> _About this task_
The lines to copy are those holding the string "grey" in the entries below.

#### Available data ####

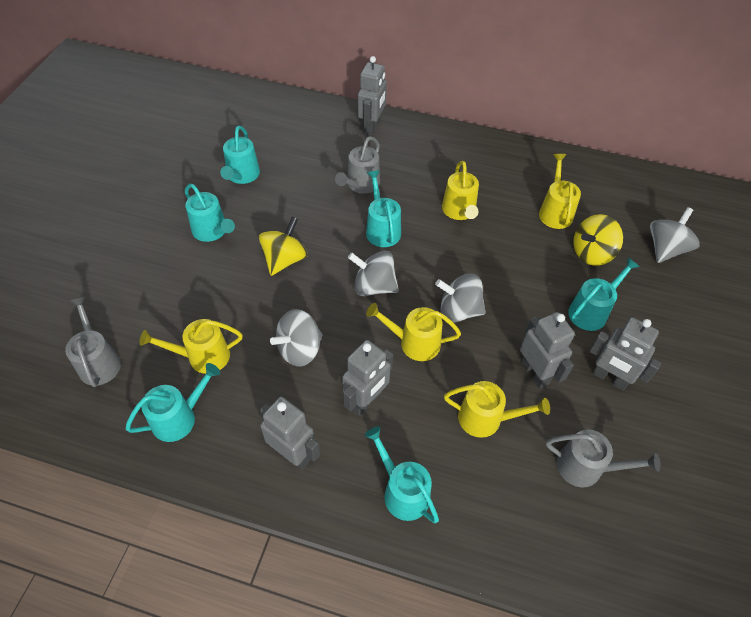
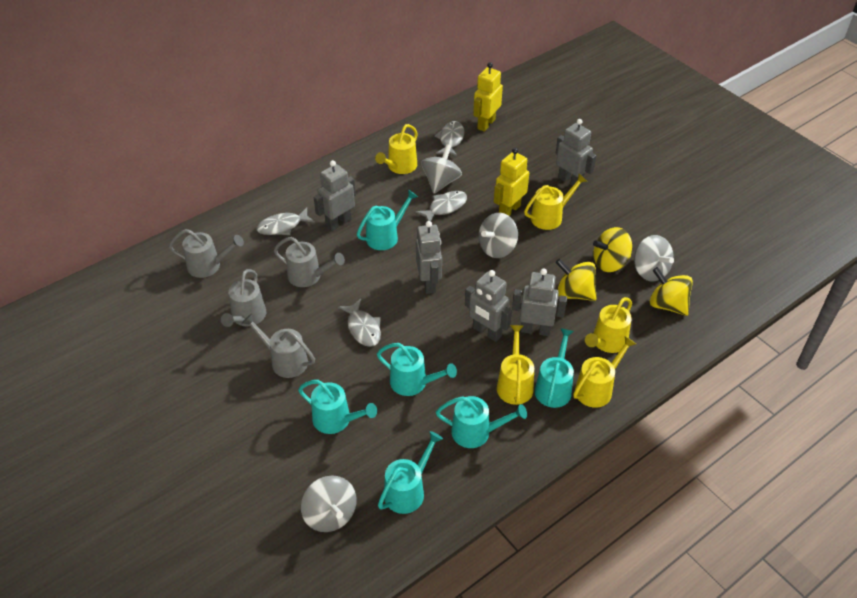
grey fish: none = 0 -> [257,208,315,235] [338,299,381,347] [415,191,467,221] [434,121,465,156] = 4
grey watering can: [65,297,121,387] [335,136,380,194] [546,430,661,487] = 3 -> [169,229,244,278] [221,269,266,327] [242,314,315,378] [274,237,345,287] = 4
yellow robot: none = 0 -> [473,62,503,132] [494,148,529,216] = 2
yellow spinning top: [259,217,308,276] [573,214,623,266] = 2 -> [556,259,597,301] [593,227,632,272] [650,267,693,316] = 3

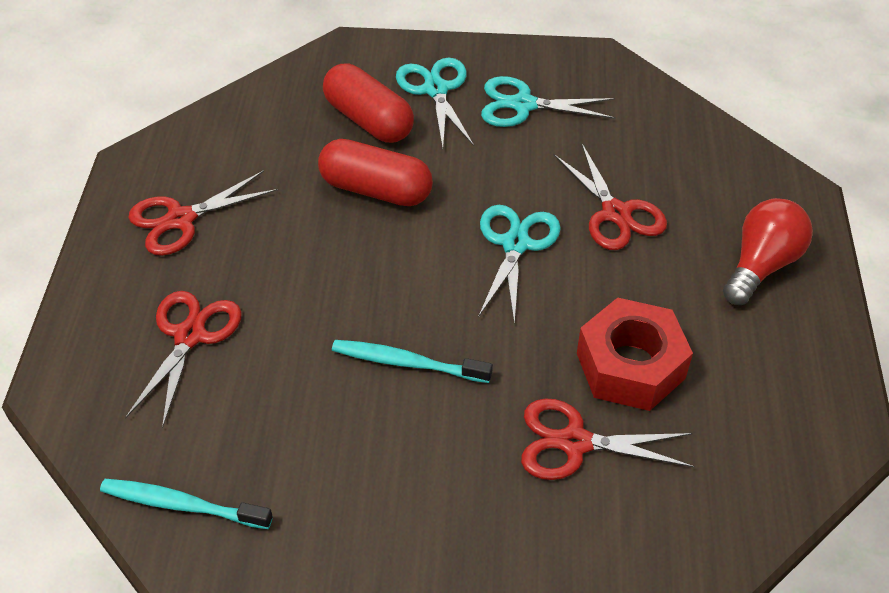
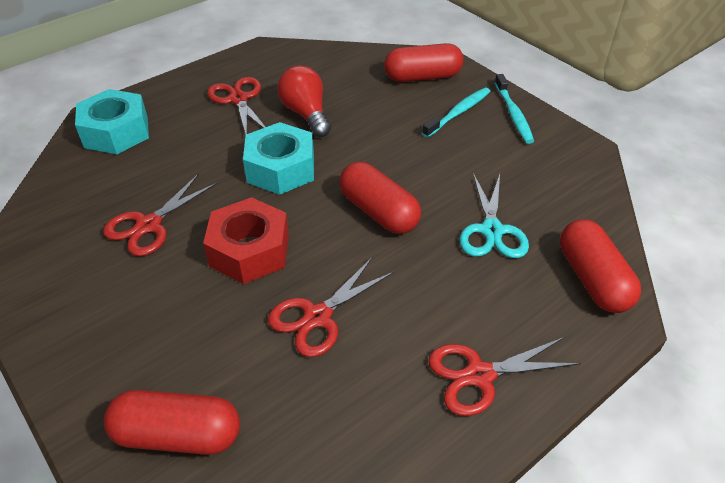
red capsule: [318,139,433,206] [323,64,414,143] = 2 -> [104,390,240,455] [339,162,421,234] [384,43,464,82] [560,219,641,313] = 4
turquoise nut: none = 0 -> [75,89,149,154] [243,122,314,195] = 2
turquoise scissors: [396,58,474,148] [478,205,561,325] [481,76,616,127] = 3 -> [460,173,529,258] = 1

####

> _Expected output_
grey fish: none = 0 -> [257,208,315,235] [338,299,381,347] [415,191,467,221] [434,121,465,156] = 4
grey watering can: [65,297,121,387] [335,136,380,194] [546,430,661,487] = 3 -> [169,229,244,278] [221,269,266,327] [242,314,315,378] [274,237,345,287] = 4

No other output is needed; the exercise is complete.